WHAT TO PRODUCE — The line containing "[(40,208),(49,208),(50,193),(26,192),(25,214),(40,214),(40,208)]" marks the start. Restate it and every following line through the end of the records exactly, and nothing else, leaving out the pictures.

________________________

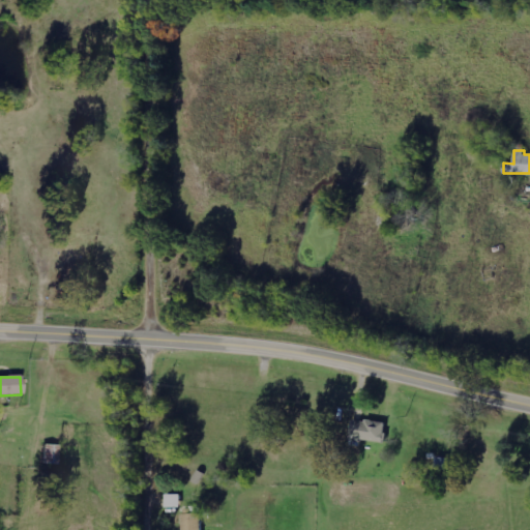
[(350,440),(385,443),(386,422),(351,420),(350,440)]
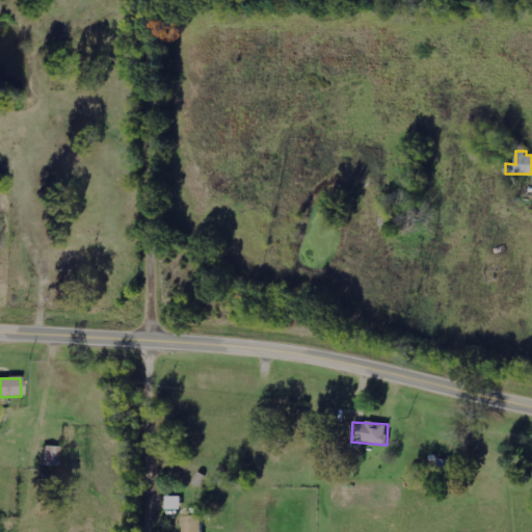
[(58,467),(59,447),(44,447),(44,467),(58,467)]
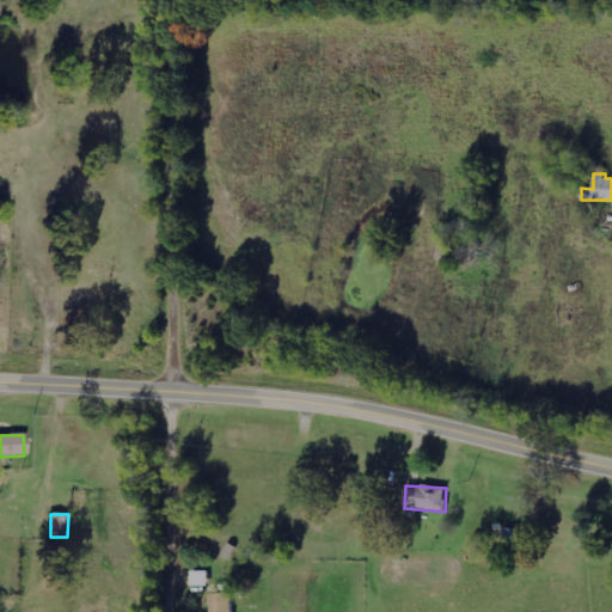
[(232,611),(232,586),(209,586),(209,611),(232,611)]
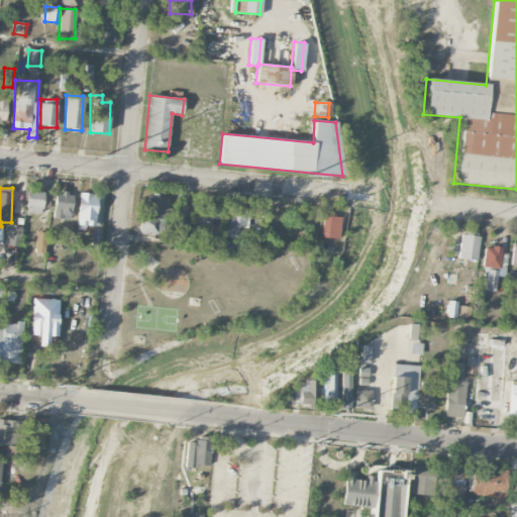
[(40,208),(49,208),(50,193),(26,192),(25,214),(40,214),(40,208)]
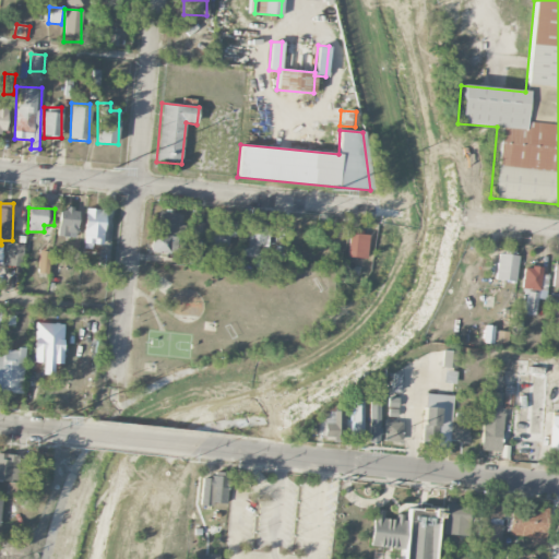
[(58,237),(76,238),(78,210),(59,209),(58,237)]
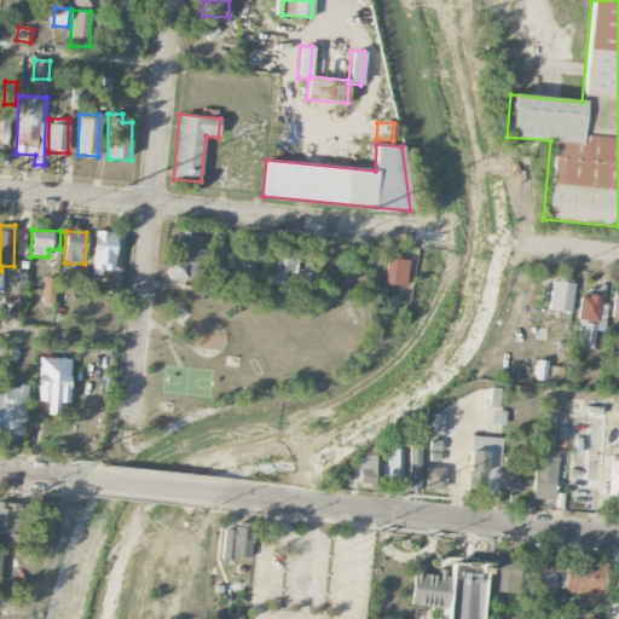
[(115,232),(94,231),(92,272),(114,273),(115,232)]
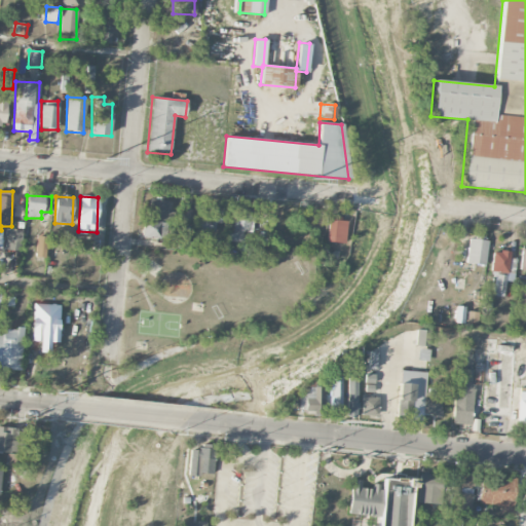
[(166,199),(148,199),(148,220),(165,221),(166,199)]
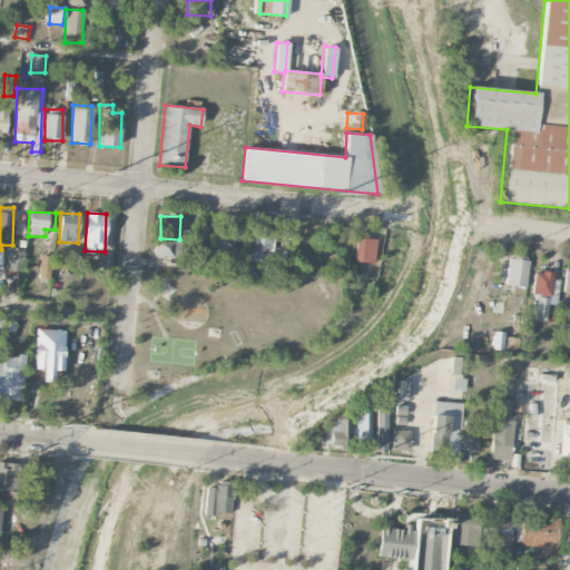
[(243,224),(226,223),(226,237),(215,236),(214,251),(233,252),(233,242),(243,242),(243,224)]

________________________

ANSWER TO THIS TASK —
[(40,208),(49,208),(50,193),(26,192),(25,214),(40,214),(40,208)]
[(58,237),(76,238),(78,210),(59,209),(58,237)]
[(115,232),(94,231),(92,272),(114,273),(115,232)]
[(166,199),(148,199),(148,220),(165,221),(166,199)]
[(243,224),(226,223),(226,237),(215,236),(214,251),(233,252),(233,242),(243,242),(243,224)]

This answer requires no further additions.